▸ Instructions for the task:
Where the string "bowling" occurs in a line of the data below, that line should be copied.

___ Provided entries

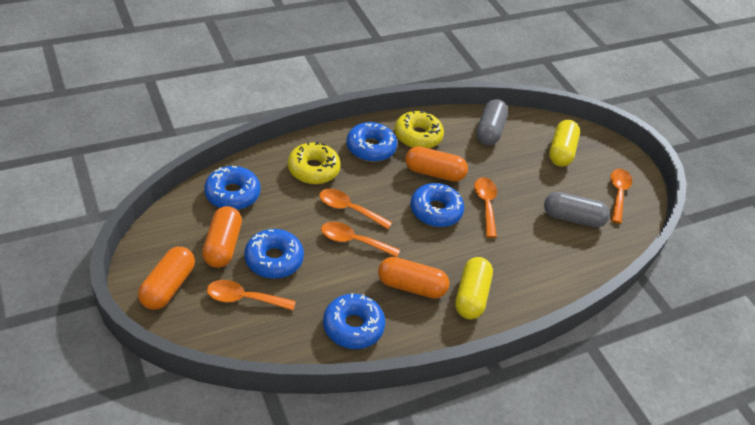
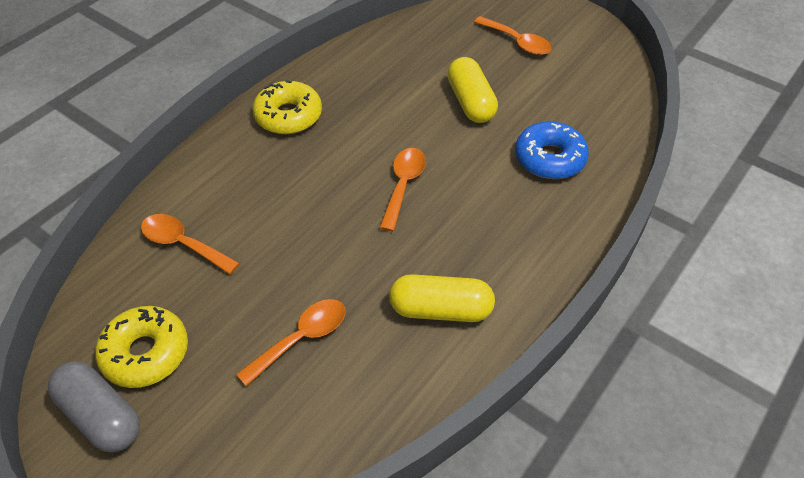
blue donut: 5 -> 1
grey capsule: 2 -> 1
orange capsule: 4 -> 0
orange spoon: 5 -> 4

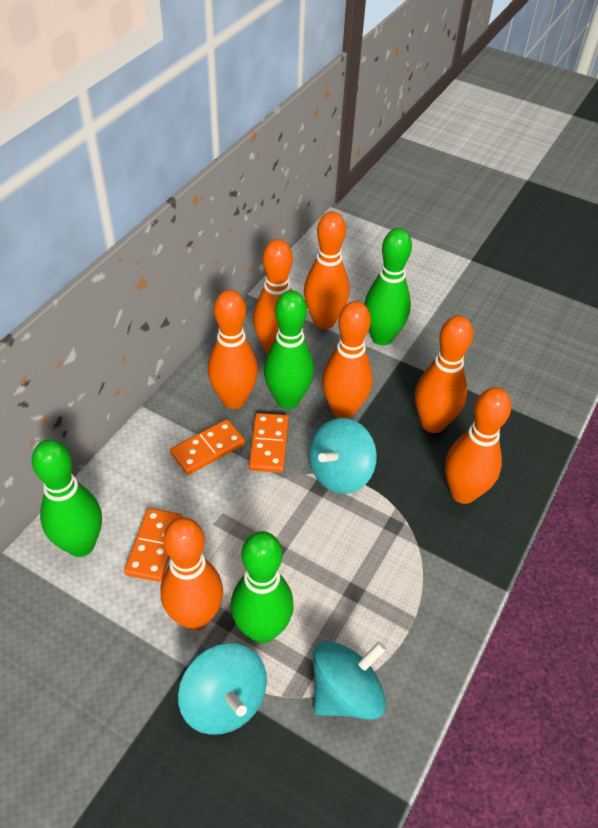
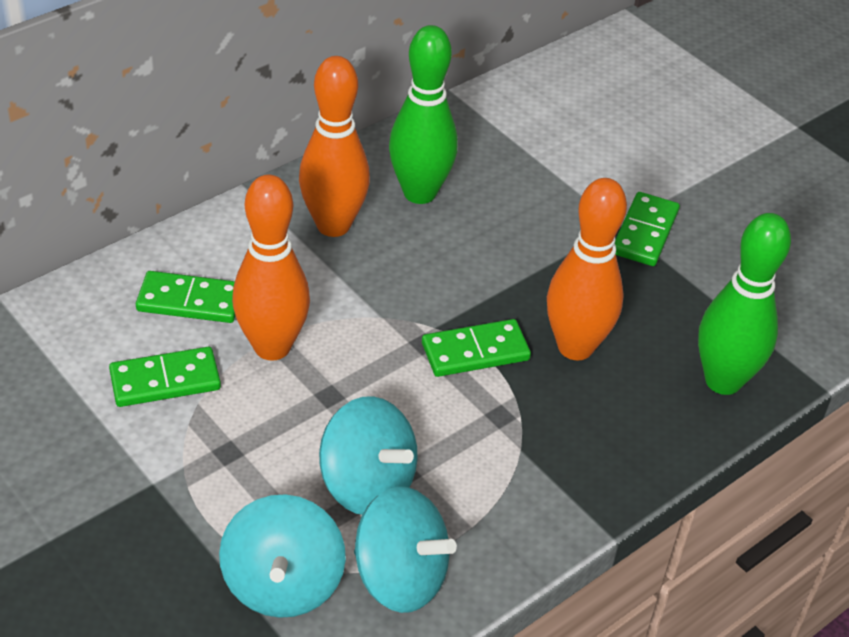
green bowling pin: 4 -> 2
green domino: 0 -> 4
orange bowling pin: 7 -> 3
orange domino: 3 -> 0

______

▸ Result of the exercise:
green bowling pin: 4 -> 2
orange bowling pin: 7 -> 3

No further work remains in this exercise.